● **ENTRIES SUPPLIED**
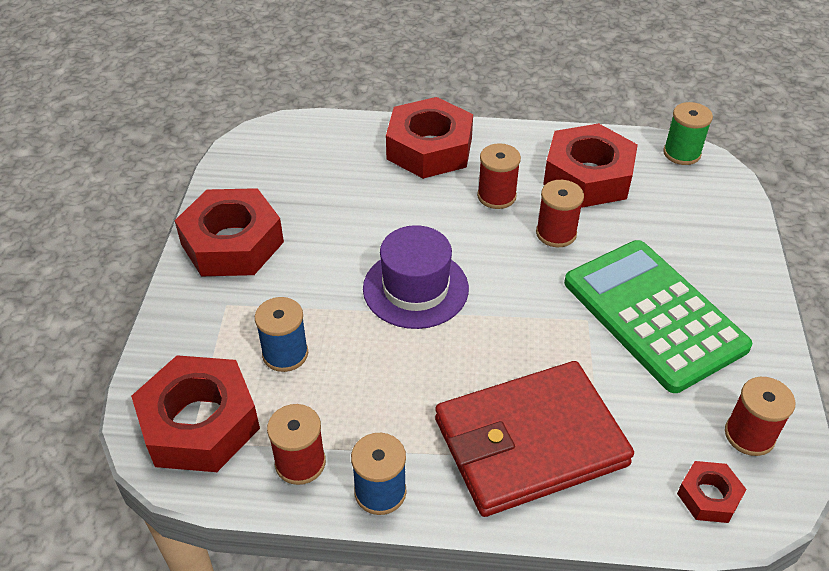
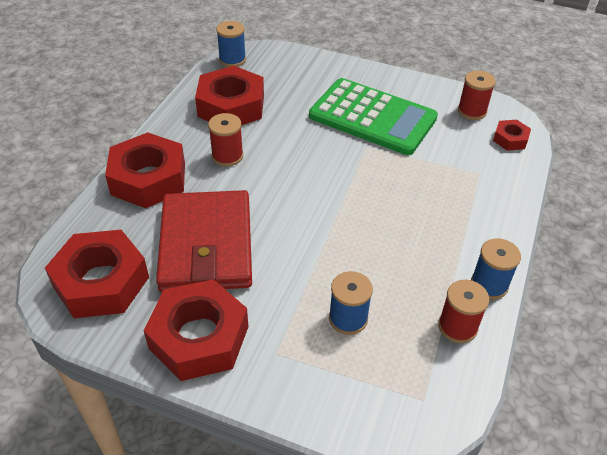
camera: 75 degrees left, 0 degrees up
red nut [131,355,260,472] -> red nut moved to [45,230,149,318]
purple hat [363,225,469,329] -> none
red wallet [435,361,634,517] -> red wallet moved to [156,190,252,292]
red spool [536,180,584,247] -> none
green calculator [564,240,753,393] -> green calculator turned 135 degrees counterclockwise [309,78,438,155]
green spool [663,102,713,165] -> blue spool [216,21,246,67]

● **PROBLEM REQUIREMENTS**
The records are to be returned word for word, without any of their pictures.

● **RESPONSE**
camera: 75 degrees left, 0 degrees up
red nut [131,355,260,472] -> red nut moved to [45,230,149,318]
purple hat [363,225,469,329] -> none
red wallet [435,361,634,517] -> red wallet moved to [156,190,252,292]
red spool [536,180,584,247] -> none
green calculator [564,240,753,393] -> green calculator turned 135 degrees counterclockwise [309,78,438,155]
green spool [663,102,713,165] -> blue spool [216,21,246,67]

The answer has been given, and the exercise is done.